▶ **DIRECTIONS FOR THIS TASK**: Once you have read the records, write them out again exactly.
Start of EXERCISE DATA
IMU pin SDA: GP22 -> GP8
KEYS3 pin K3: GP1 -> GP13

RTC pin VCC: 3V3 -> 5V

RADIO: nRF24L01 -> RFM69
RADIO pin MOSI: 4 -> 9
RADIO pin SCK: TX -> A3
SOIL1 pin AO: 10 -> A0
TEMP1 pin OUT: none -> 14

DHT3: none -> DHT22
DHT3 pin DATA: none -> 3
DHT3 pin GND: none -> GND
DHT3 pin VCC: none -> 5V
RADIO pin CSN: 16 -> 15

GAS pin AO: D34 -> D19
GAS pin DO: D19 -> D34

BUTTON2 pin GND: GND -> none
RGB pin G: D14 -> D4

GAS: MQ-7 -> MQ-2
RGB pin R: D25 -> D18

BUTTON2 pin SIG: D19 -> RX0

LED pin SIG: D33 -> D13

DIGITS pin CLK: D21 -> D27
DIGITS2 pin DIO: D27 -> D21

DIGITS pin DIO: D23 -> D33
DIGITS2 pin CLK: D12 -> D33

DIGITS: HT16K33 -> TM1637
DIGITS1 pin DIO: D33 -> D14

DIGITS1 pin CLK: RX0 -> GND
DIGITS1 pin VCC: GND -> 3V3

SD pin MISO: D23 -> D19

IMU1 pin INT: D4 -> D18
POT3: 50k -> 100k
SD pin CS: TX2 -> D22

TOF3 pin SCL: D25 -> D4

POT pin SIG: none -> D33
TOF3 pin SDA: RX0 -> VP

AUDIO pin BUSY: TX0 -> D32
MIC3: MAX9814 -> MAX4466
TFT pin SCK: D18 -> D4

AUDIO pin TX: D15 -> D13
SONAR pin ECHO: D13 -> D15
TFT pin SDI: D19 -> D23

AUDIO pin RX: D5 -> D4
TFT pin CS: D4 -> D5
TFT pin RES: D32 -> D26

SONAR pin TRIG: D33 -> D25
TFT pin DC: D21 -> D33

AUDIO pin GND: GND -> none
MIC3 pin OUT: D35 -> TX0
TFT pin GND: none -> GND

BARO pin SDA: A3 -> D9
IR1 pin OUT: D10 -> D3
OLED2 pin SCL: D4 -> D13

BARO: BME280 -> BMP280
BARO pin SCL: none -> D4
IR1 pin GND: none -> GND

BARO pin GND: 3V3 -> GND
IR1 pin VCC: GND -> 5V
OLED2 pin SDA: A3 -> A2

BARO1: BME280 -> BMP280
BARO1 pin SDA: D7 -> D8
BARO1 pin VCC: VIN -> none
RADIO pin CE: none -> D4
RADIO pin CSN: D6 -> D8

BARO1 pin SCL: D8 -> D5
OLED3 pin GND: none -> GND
End of EXERCISE DATA
▶ **EXERCISE OUTPUT**:
IMU pin SDA: GP22 -> GP8
KEYS3 pin K3: GP1 -> GP13

RTC pin VCC: 3V3 -> 5V

RADIO: nRF24L01 -> RFM69
RADIO pin MOSI: 4 -> 9
RADIO pin SCK: TX -> A3
SOIL1 pin AO: 10 -> A0
TEMP1 pin OUT: none -> 14

DHT3: none -> DHT22
DHT3 pin DATA: none -> 3
DHT3 pin GND: none -> GND
DHT3 pin VCC: none -> 5V
RADIO pin CSN: 16 -> 15

GAS pin AO: D34 -> D19
GAS pin DO: D19 -> D34

BUTTON2 pin GND: GND -> none
RGB pin G: D14 -> D4

GAS: MQ-7 -> MQ-2
RGB pin R: D25 -> D18

BUTTON2 pin SIG: D19 -> RX0

LED pin SIG: D33 -> D13

DIGITS pin CLK: D21 -> D27
DIGITS2 pin DIO: D27 -> D21

DIGITS pin DIO: D23 -> D33
DIGITS2 pin CLK: D12 -> D33

DIGITS: HT16K33 -> TM1637
DIGITS1 pin DIO: D33 -> D14

DIGITS1 pin CLK: RX0 -> GND
DIGITS1 pin VCC: GND -> 3V3

SD pin MISO: D23 -> D19

IMU1 pin INT: D4 -> D18
POT3: 50k -> 100k
SD pin CS: TX2 -> D22

TOF3 pin SCL: D25 -> D4

POT pin SIG: none -> D33
TOF3 pin SDA: RX0 -> VP

AUDIO pin BUSY: TX0 -> D32
MIC3: MAX9814 -> MAX4466
TFT pin SCK: D18 -> D4

AUDIO pin TX: D15 -> D13
SONAR pin ECHO: D13 -> D15
TFT pin SDI: D19 -> D23

AUDIO pin RX: D5 -> D4
TFT pin CS: D4 -> D5
TFT pin RES: D32 -> D26

SONAR pin TRIG: D33 -> D25
TFT pin DC: D21 -> D33

AUDIO pin GND: GND -> none
MIC3 pin OUT: D35 -> TX0
TFT pin GND: none -> GND

BARO pin SDA: A3 -> D9
IR1 pin OUT: D10 -> D3
OLED2 pin SCL: D4 -> D13

BARO: BME280 -> BMP280
BARO pin SCL: none -> D4
IR1 pin GND: none -> GND

BARO pin GND: 3V3 -> GND
IR1 pin VCC: GND -> 5V
OLED2 pin SDA: A3 -> A2

BARO1: BME280 -> BMP280
BARO1 pin SDA: D7 -> D8
BARO1 pin VCC: VIN -> none
RADIO pin CE: none -> D4
RADIO pin CSN: D6 -> D8

BARO1 pin SCL: D8 -> D5
OLED3 pin GND: none -> GND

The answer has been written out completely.